§ **Records contained in a dataset**
=====
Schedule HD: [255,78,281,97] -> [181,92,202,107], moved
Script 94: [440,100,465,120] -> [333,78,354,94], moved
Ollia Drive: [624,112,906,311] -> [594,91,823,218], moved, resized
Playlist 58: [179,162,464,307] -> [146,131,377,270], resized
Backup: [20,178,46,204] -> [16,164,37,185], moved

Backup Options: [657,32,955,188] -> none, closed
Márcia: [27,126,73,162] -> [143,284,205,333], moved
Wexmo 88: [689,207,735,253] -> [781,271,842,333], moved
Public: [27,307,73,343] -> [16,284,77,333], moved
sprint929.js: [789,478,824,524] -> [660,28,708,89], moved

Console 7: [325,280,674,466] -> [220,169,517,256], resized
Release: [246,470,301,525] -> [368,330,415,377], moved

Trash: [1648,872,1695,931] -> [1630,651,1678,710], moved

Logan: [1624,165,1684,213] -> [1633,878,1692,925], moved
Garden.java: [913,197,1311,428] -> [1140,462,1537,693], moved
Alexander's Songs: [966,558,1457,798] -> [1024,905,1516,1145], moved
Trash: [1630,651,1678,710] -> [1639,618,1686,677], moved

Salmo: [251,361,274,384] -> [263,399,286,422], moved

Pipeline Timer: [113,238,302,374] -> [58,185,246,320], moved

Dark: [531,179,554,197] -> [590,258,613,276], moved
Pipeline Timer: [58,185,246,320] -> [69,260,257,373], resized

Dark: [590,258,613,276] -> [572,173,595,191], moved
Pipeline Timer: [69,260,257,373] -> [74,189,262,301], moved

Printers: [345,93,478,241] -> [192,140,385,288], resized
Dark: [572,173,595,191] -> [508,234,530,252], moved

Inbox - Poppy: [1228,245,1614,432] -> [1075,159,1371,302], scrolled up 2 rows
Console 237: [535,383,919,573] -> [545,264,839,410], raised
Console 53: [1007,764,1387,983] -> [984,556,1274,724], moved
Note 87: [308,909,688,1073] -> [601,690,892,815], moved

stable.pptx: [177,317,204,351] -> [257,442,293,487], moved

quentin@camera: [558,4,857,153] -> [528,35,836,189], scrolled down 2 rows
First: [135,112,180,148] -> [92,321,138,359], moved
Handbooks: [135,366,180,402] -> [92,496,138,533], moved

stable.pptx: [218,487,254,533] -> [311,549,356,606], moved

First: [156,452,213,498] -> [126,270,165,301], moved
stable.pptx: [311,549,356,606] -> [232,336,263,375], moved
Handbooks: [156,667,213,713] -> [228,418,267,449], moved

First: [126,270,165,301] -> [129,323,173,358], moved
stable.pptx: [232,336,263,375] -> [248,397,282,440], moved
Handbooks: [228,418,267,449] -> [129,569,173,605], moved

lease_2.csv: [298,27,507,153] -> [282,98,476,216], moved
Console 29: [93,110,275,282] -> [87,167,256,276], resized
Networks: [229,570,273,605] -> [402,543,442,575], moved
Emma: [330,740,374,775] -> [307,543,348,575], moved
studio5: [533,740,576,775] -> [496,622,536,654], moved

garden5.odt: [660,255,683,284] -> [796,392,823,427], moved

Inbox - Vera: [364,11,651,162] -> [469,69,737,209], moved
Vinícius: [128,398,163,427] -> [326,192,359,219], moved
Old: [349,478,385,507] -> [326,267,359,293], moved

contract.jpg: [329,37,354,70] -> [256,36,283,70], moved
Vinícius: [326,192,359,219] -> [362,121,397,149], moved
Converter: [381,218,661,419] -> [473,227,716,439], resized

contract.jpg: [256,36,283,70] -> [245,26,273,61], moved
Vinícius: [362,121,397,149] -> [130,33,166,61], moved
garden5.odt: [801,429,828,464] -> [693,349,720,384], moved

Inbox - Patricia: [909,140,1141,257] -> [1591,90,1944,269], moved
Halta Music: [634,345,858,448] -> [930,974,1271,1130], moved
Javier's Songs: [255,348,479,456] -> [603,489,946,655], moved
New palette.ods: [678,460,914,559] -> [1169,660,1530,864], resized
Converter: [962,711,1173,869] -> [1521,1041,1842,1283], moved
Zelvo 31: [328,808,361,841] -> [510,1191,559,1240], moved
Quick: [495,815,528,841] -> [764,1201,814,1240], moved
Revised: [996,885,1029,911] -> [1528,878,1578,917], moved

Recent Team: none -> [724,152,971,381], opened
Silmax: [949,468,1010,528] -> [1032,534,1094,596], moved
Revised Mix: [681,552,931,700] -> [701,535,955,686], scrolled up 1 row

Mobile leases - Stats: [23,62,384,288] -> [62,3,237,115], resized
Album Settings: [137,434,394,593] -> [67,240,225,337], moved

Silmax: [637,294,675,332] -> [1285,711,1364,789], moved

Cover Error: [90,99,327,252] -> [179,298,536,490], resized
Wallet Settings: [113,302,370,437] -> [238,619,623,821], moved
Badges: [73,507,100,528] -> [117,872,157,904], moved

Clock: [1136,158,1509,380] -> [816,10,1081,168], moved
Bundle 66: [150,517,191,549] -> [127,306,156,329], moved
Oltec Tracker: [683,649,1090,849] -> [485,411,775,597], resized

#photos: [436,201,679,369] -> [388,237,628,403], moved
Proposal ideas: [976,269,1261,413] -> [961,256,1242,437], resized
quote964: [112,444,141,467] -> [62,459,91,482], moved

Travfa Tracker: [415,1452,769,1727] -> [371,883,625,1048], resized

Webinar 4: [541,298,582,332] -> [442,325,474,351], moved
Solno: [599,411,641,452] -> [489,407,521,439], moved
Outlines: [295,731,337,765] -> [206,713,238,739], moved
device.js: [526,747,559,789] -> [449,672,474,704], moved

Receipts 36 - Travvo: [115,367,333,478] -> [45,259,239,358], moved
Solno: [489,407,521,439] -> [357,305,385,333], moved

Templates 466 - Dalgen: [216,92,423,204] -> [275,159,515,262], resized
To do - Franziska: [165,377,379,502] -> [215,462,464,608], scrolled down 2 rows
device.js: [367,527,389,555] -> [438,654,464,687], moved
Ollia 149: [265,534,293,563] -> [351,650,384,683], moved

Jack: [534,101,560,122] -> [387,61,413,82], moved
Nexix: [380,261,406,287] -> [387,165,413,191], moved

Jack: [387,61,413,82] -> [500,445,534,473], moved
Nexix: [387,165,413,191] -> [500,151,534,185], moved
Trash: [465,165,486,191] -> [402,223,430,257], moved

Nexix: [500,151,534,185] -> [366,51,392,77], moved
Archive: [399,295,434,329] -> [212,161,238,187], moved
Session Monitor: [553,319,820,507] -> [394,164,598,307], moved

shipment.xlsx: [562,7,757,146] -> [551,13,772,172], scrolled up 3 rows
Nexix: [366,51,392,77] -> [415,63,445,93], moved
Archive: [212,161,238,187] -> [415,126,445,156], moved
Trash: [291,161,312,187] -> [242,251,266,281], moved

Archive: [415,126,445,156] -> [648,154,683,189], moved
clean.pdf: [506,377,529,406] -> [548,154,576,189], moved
=====
§ **Aim of the task**
Restate the data word for word. Begin at its first line, end at the line that contains "Backup: [20,178,46,204] ->", and include both.

§ **Output for this exercise**
Schedule HD: [255,78,281,97] -> [181,92,202,107], moved
Script 94: [440,100,465,120] -> [333,78,354,94], moved
Ollia Drive: [624,112,906,311] -> [594,91,823,218], moved, resized
Playlist 58: [179,162,464,307] -> [146,131,377,270], resized
Backup: [20,178,46,204] -> [16,164,37,185], moved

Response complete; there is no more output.